Data extracted from a collection:
::::

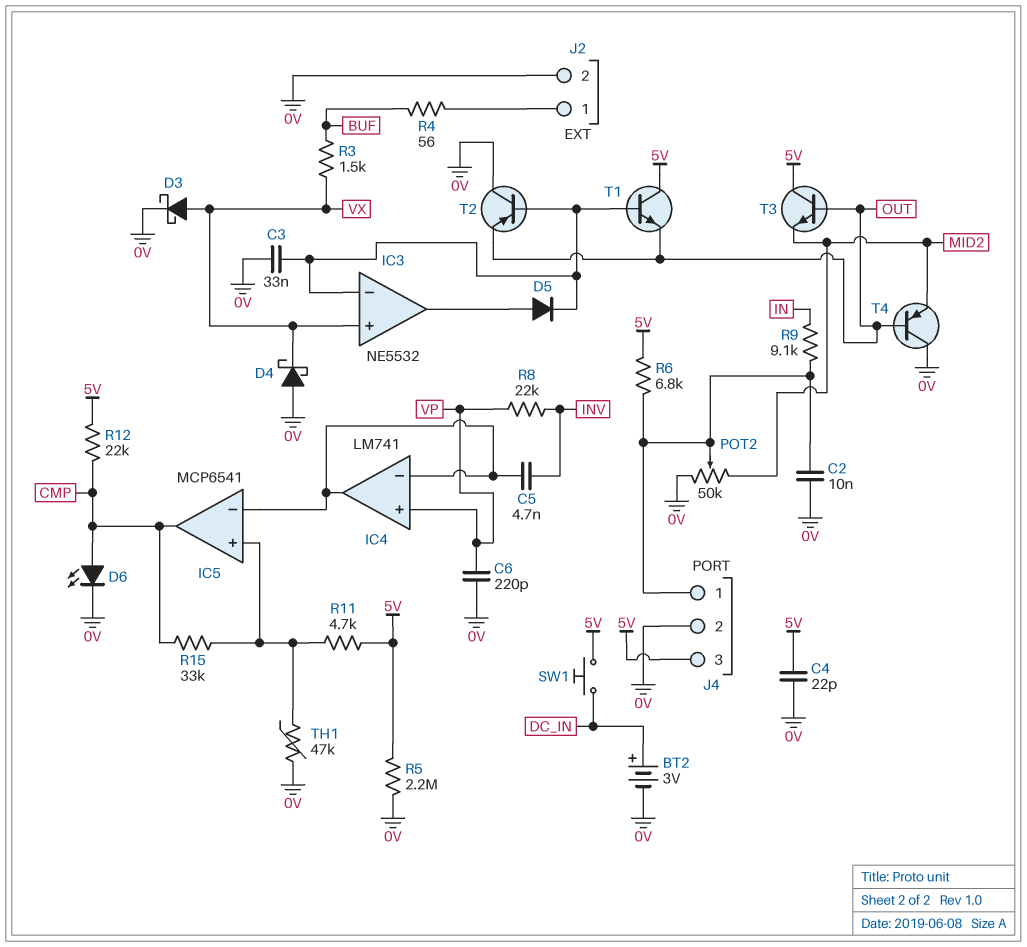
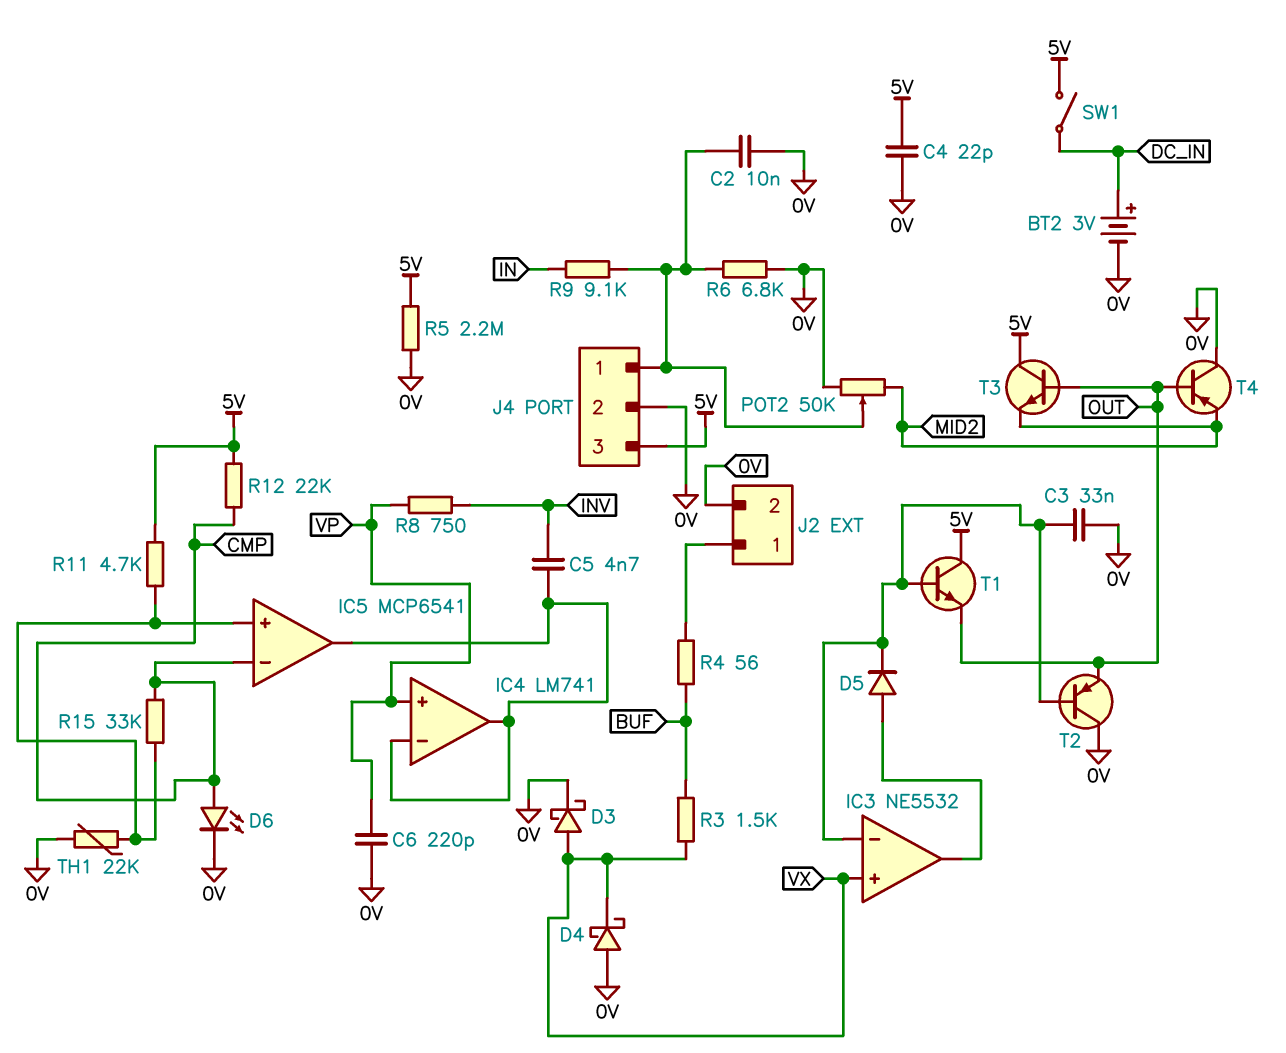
IC5 pin in-: IC4/in- -> CMP
IC5 pin out: CMP -> IC4/in-
R6: 6.8k (5V, J4/1) -> 6.8k (0V, J4/1)
R8: 22k (INV, VP) -> 750 (INV, VP)
SW1: button (5V, DC_IN) -> switch (5V, DC_IN)
TH1: 47k (0V, IC5/in+) -> 22k (0V, IC5/in+)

::::

Where an entry holds an image, drop the image and copy the remaining text exactly.

IC5 pin in-: IC4/in- -> CMP
IC5 pin out: CMP -> IC4/in-
R6: 6.8k (5V, J4/1) -> 6.8k (0V, J4/1)
R8: 22k (INV, VP) -> 750 (INV, VP)
SW1: button (5V, DC_IN) -> switch (5V, DC_IN)
TH1: 47k (0V, IC5/in+) -> 22k (0V, IC5/in+)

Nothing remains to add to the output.